What you need to do – Scan the lines below for the word "cyan". Copy each line you find it in.
**** Records supplied ****
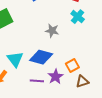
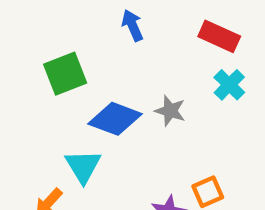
blue diamond: (41, 57) -> (115, 119), moved

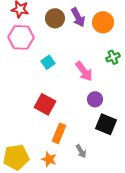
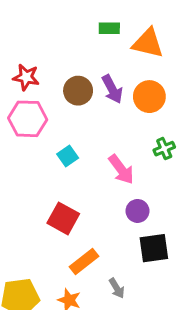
black square: (106, 124) -> (154, 248), turned -30
orange rectangle: (59, 133) -> (84, 261), turned 30

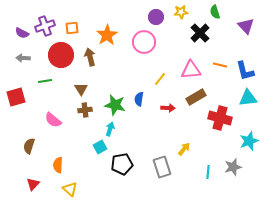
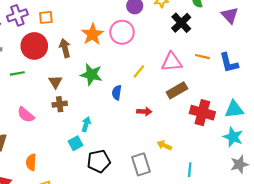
orange star: (107, 35) -> (92, 34), moved
cyan triangle: (248, 98) -> (234, 109), moved
green star: (115, 105) -> (91, 75), moved
red arrow: (168, 108) -> (144, 112), moved
cyan star: (249, 141) -> (233, 137), turned -30
yellow arrow: (184, 149) -> (164, 145), turned -104
gray star: (233, 167) -> (239, 164), moved

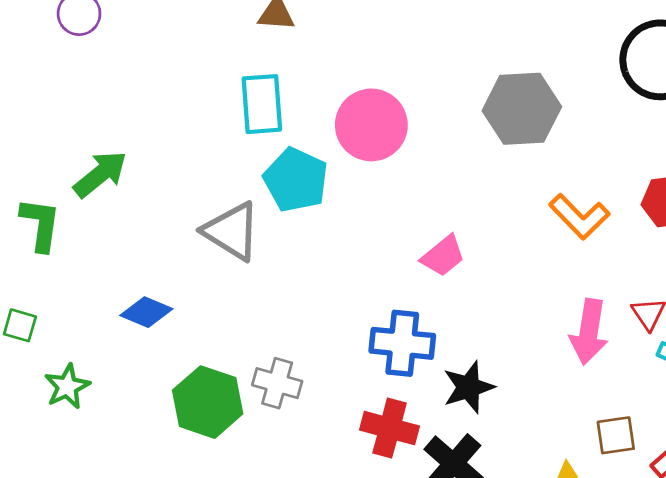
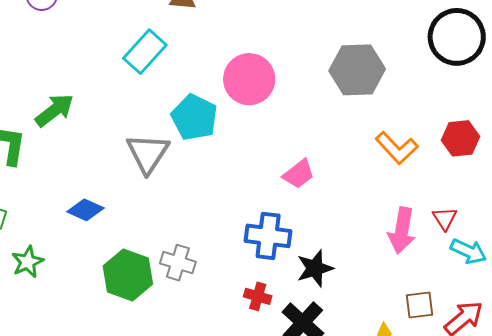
cyan rectangle: (262, 104) -> (145, 52), moved, turned 45
gray triangle: (232, 231) -> (148, 153), turned 30
red cross: (390, 428) -> (258, 296), size x0.7

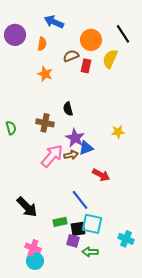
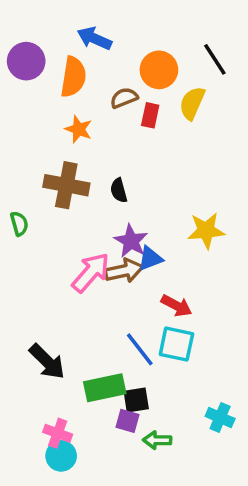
orange semicircle: (42, 44) -> (73, 77), size x1.6
brown cross: (45, 123) -> (66, 185), moved, size x1.4
yellow star: (118, 132) -> (206, 231), size x1.5
brown arrow: (71, 155) -> (124, 271), size x1.5
green rectangle: (60, 222) -> (105, 388), size x1.6
cyan square: (92, 224) -> (176, 344), moved

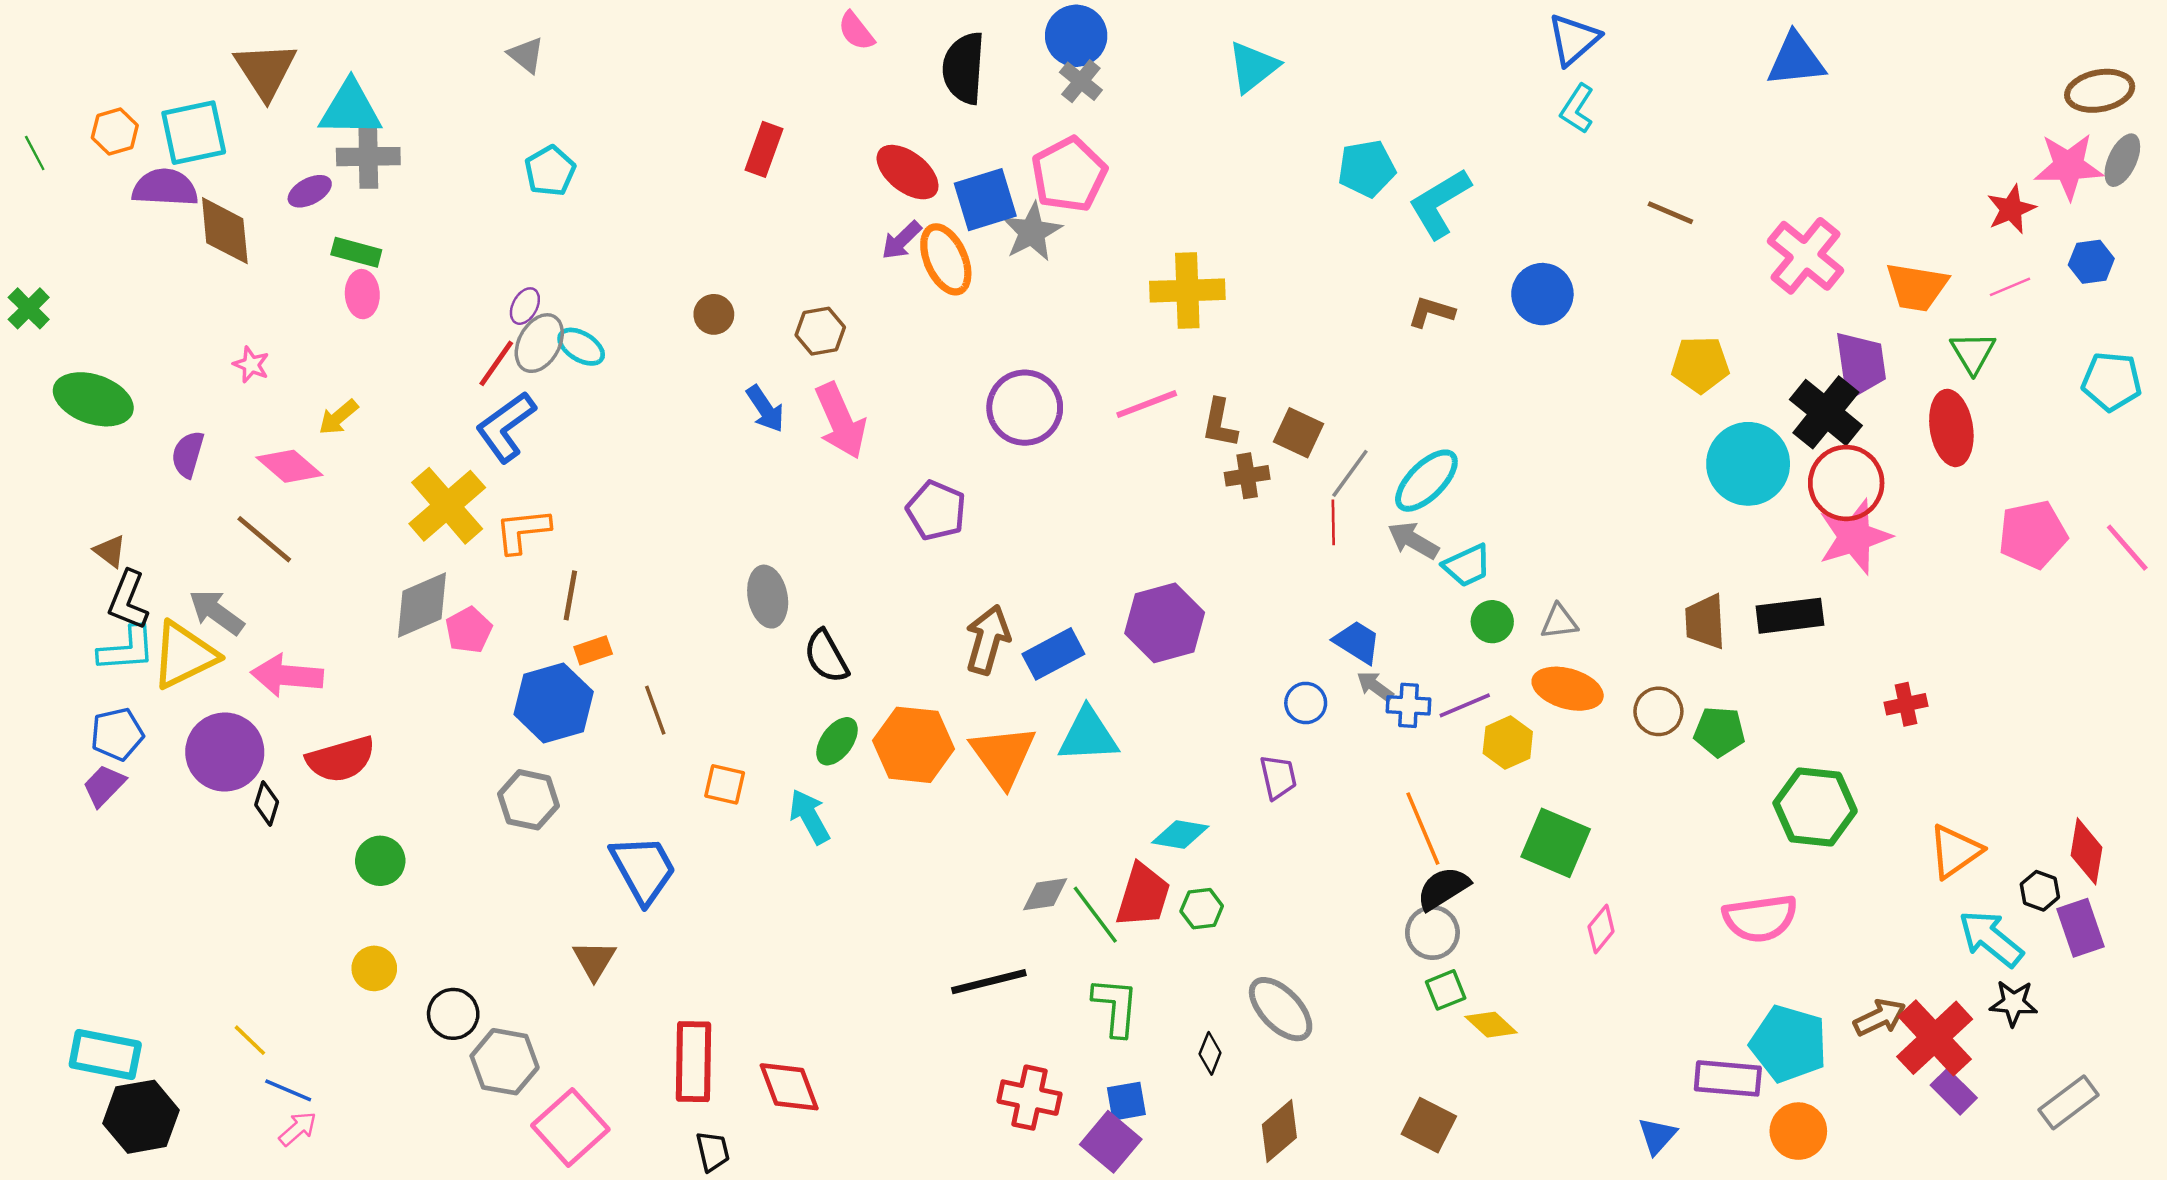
****
Task output –
cyan triangle: (248, 98) -> (234, 109), moved
cyan star: (249, 141) -> (233, 137), turned -30
cyan rectangle: (262, 104) -> (145, 52), moved, turned 45
cyan square: (92, 224) -> (176, 344), moved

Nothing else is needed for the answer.